-- Start of GIVEN DATA --
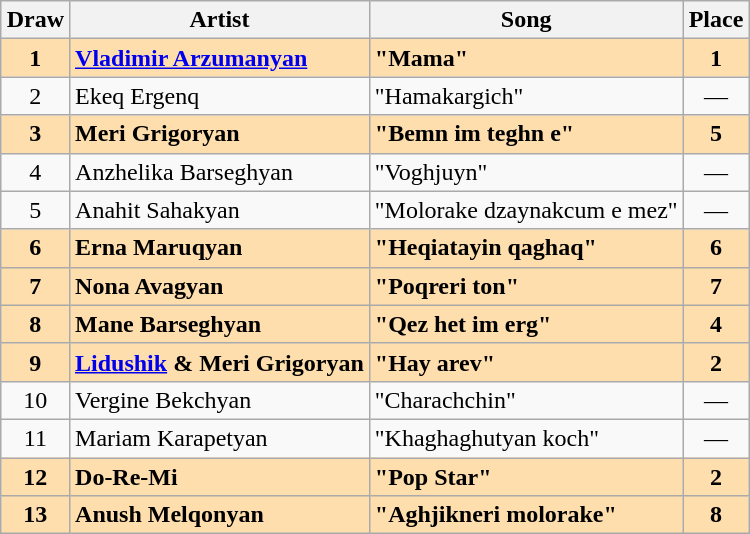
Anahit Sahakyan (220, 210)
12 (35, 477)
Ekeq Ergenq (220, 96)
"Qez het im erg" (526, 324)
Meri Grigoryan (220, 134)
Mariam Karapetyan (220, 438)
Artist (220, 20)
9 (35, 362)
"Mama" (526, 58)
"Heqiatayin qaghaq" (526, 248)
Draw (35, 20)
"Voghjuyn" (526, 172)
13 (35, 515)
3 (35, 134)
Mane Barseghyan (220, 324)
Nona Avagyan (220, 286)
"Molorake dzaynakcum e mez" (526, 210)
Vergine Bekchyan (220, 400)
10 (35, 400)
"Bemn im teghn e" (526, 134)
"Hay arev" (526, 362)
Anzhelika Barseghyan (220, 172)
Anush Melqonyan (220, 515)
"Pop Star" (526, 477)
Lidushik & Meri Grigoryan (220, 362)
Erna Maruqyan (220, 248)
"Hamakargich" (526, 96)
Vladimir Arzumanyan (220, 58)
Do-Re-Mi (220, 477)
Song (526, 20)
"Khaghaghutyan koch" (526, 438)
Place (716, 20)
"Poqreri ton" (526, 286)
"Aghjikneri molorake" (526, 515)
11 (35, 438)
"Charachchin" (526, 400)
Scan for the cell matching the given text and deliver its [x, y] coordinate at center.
-- End of GIVEN DATA --
* _EXERCISE GOAL_
Pick out each line in the records above that contains the word "Grigoryan" and copy those lines out.

* _EXERCISE RESULT_
Meri Grigoryan (220, 134)
Lidushik & Meri Grigoryan (220, 362)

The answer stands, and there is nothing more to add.